Entries taken from a collection:
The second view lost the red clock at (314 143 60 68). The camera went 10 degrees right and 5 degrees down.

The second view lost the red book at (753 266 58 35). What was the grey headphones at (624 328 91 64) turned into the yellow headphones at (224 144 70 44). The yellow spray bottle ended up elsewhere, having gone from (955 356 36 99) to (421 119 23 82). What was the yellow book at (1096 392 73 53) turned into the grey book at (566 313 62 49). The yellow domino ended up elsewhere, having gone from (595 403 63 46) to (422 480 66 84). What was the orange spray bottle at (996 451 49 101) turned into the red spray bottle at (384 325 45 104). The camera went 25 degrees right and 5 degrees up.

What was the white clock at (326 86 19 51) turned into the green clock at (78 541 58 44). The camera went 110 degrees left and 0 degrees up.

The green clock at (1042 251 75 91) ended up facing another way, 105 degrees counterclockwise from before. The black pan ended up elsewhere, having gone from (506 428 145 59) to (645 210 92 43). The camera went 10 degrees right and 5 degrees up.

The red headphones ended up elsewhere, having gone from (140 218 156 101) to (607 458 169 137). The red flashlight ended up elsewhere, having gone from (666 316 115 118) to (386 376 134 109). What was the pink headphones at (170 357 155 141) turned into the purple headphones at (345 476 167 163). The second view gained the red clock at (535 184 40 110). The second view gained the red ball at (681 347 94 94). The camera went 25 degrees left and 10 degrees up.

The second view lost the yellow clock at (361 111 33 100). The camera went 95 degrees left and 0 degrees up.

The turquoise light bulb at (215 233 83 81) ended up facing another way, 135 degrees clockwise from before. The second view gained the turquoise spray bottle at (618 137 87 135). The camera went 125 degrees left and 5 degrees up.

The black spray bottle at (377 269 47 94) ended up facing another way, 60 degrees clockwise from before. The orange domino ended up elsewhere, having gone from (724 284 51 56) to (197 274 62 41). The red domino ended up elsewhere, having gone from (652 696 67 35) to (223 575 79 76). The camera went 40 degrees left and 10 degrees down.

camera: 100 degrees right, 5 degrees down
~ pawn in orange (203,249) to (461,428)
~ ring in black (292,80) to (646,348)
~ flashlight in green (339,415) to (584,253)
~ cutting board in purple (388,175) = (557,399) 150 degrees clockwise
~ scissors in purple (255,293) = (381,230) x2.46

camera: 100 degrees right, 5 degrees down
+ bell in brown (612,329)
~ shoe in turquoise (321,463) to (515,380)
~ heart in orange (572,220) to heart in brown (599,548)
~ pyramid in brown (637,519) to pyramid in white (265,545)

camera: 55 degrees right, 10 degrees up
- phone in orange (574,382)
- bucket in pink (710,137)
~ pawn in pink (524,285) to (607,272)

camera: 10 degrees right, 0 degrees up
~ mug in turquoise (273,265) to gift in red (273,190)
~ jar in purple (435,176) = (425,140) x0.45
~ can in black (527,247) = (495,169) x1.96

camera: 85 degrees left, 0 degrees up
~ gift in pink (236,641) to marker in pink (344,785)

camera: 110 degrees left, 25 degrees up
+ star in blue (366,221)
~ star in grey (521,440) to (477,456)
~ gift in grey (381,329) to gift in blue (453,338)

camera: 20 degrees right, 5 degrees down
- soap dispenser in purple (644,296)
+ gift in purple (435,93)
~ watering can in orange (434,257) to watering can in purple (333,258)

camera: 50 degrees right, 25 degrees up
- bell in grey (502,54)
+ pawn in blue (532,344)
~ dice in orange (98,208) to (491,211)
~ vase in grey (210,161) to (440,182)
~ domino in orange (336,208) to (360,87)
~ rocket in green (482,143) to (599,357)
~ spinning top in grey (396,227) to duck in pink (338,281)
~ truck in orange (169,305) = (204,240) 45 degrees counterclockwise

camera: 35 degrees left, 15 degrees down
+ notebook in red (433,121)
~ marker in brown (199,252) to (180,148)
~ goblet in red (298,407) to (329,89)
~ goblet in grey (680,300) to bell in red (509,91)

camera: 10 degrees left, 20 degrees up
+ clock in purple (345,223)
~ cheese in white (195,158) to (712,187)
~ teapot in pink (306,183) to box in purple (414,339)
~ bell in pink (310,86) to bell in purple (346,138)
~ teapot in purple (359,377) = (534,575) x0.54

What to produce – The expected response is every record, reproduced word for word.

Response area –
The second view lost the red clock at (314 143 60 68). The camera went 10 degrees right and 5 degrees down.

The second view lost the red book at (753 266 58 35). What was the grey headphones at (624 328 91 64) turned into the yellow headphones at (224 144 70 44). The yellow spray bottle ended up elsewhere, having gone from (955 356 36 99) to (421 119 23 82). What was the yellow book at (1096 392 73 53) turned into the grey book at (566 313 62 49). The yellow domino ended up elsewhere, having gone from (595 403 63 46) to (422 480 66 84). What was the orange spray bottle at (996 451 49 101) turned into the red spray bottle at (384 325 45 104). The camera went 25 degrees right and 5 degrees up.

What was the white clock at (326 86 19 51) turned into the green clock at (78 541 58 44). The camera went 110 degrees left and 0 degrees up.

The green clock at (1042 251 75 91) ended up facing another way, 105 degrees counterclockwise from before. The black pan ended up elsewhere, having gone from (506 428 145 59) to (645 210 92 43). The camera went 10 degrees right and 5 degrees up.

The red headphones ended up elsewhere, having gone from (140 218 156 101) to (607 458 169 137). The red flashlight ended up elsewhere, having gone from (666 316 115 118) to (386 376 134 109). What was the pink headphones at (170 357 155 141) turned into the purple headphones at (345 476 167 163). The second view gained the red clock at (535 184 40 110). The second view gained the red ball at (681 347 94 94). The camera went 25 degrees left and 10 degrees up.

The second view lost the yellow clock at (361 111 33 100). The camera went 95 degrees left and 0 degrees up.

The turquoise light bulb at (215 233 83 81) ended up facing another way, 135 degrees clockwise from before. The second view gained the turquoise spray bottle at (618 137 87 135). The camera went 125 degrees left and 5 degrees up.

The black spray bottle at (377 269 47 94) ended up facing another way, 60 degrees clockwise from before. The orange domino ended up elsewhere, having gone from (724 284 51 56) to (197 274 62 41). The red domino ended up elsewhere, having gone from (652 696 67 35) to (223 575 79 76). The camera went 40 degrees left and 10 degrees down.

camera: 100 degrees right, 5 degrees down
~ pawn in orange (203,249) to (461,428)
~ ring in black (292,80) to (646,348)
~ flashlight in green (339,415) to (584,253)
~ cutting board in purple (388,175) = (557,399) 150 degrees clockwise
~ scissors in purple (255,293) = (381,230) x2.46

camera: 100 degrees right, 5 degrees down
+ bell in brown (612,329)
~ shoe in turquoise (321,463) to (515,380)
~ heart in orange (572,220) to heart in brown (599,548)
~ pyramid in brown (637,519) to pyramid in white (265,545)

camera: 55 degrees right, 10 degrees up
- phone in orange (574,382)
- bucket in pink (710,137)
~ pawn in pink (524,285) to (607,272)

camera: 10 degrees right, 0 degrees up
~ mug in turquoise (273,265) to gift in red (273,190)
~ jar in purple (435,176) = (425,140) x0.45
~ can in black (527,247) = (495,169) x1.96

camera: 85 degrees left, 0 degrees up
~ gift in pink (236,641) to marker in pink (344,785)

camera: 110 degrees left, 25 degrees up
+ star in blue (366,221)
~ star in grey (521,440) to (477,456)
~ gift in grey (381,329) to gift in blue (453,338)

camera: 20 degrees right, 5 degrees down
- soap dispenser in purple (644,296)
+ gift in purple (435,93)
~ watering can in orange (434,257) to watering can in purple (333,258)

camera: 50 degrees right, 25 degrees up
- bell in grey (502,54)
+ pawn in blue (532,344)
~ dice in orange (98,208) to (491,211)
~ vase in grey (210,161) to (440,182)
~ domino in orange (336,208) to (360,87)
~ rocket in green (482,143) to (599,357)
~ spinning top in grey (396,227) to duck in pink (338,281)
~ truck in orange (169,305) = (204,240) 45 degrees counterclockwise

camera: 35 degrees left, 15 degrees down
+ notebook in red (433,121)
~ marker in brown (199,252) to (180,148)
~ goblet in red (298,407) to (329,89)
~ goblet in grey (680,300) to bell in red (509,91)

camera: 10 degrees left, 20 degrees up
+ clock in purple (345,223)
~ cheese in white (195,158) to (712,187)
~ teapot in pink (306,183) to box in purple (414,339)
~ bell in pink (310,86) to bell in purple (346,138)
~ teapot in purple (359,377) = (534,575) x0.54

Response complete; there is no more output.